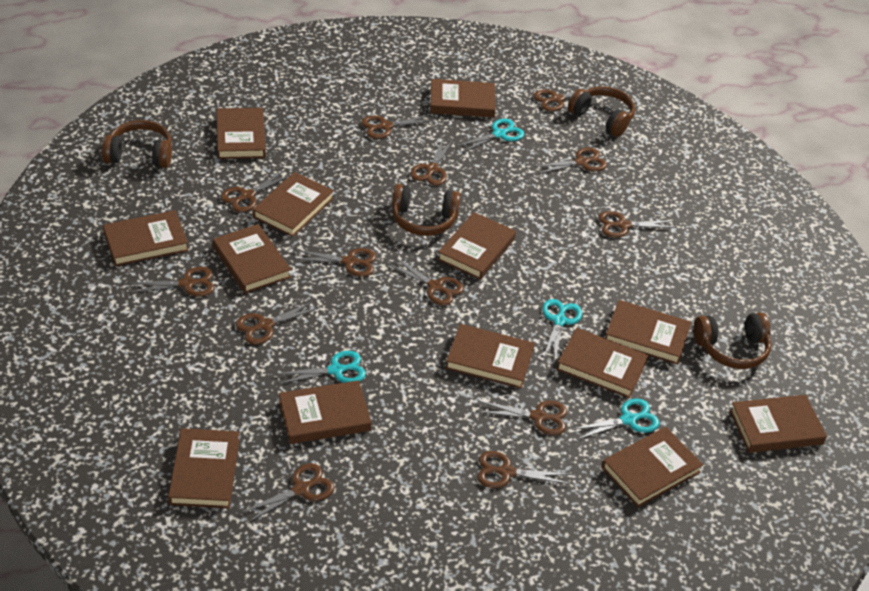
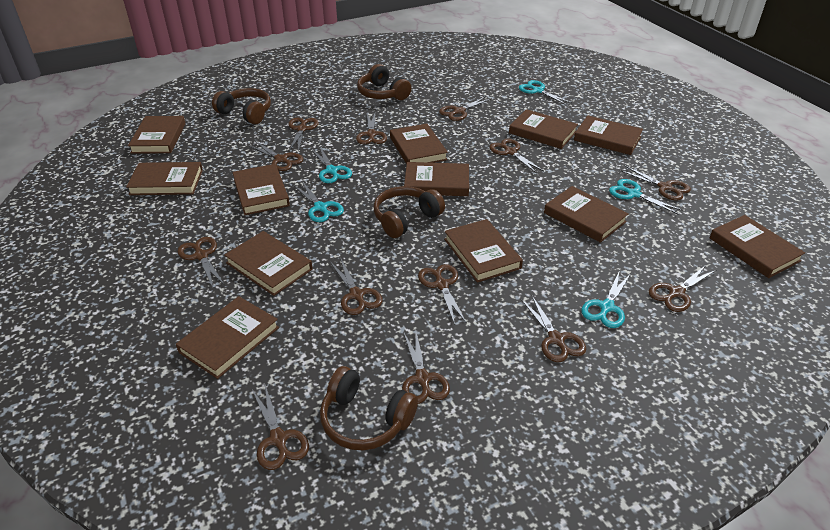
brown book: 13 -> 12
turquoise scissors: 4 -> 5

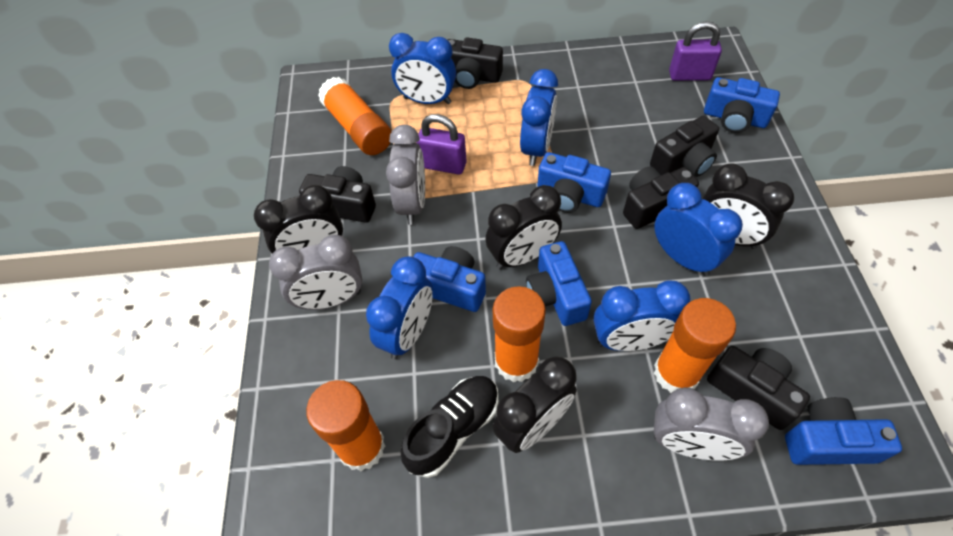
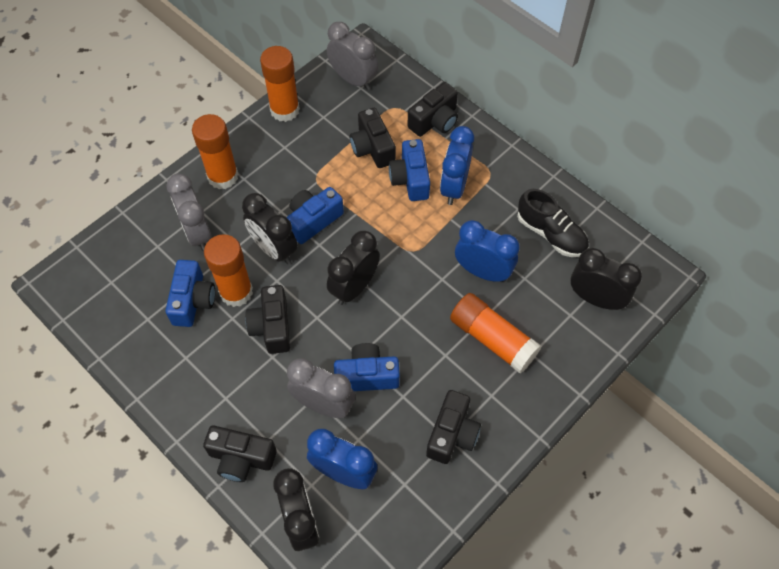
blue camera: 5 -> 4
blue clock: 5 -> 3
purple padlock: 2 -> 0

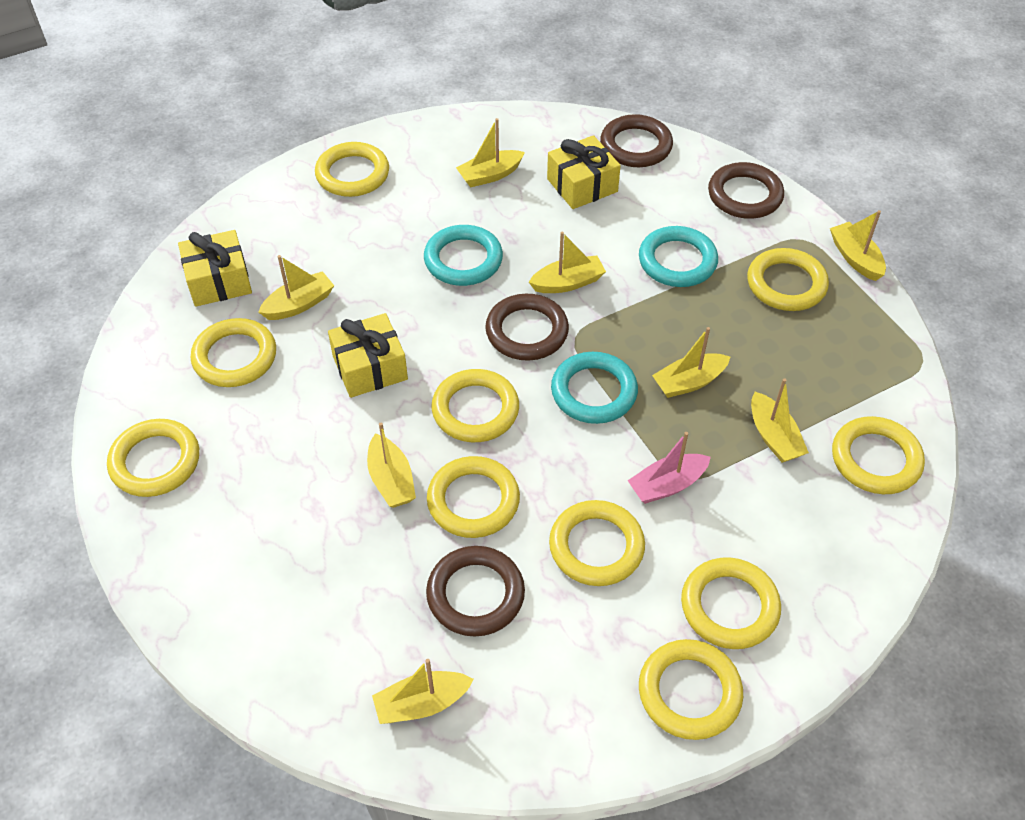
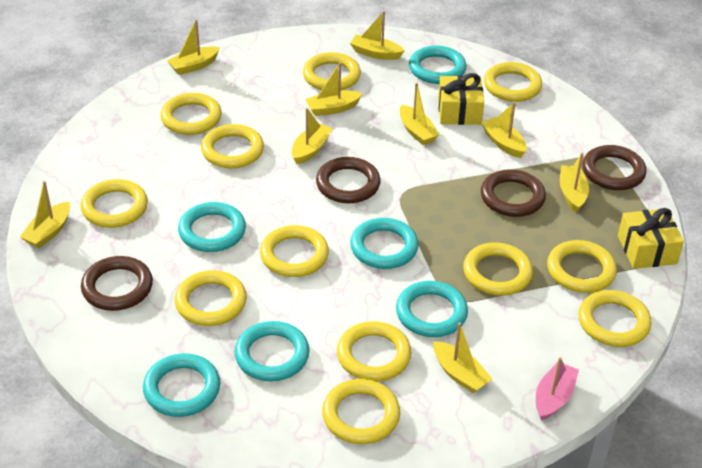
turquoise ring: 3 -> 6
yellow boat: 8 -> 9
yellow gift: 3 -> 2
yellow ring: 10 -> 12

* TRY IT *
Count the lines above that contain the word "turquoise", and reply with only that number.

* ANSWER FOR THIS EXERCISE *
2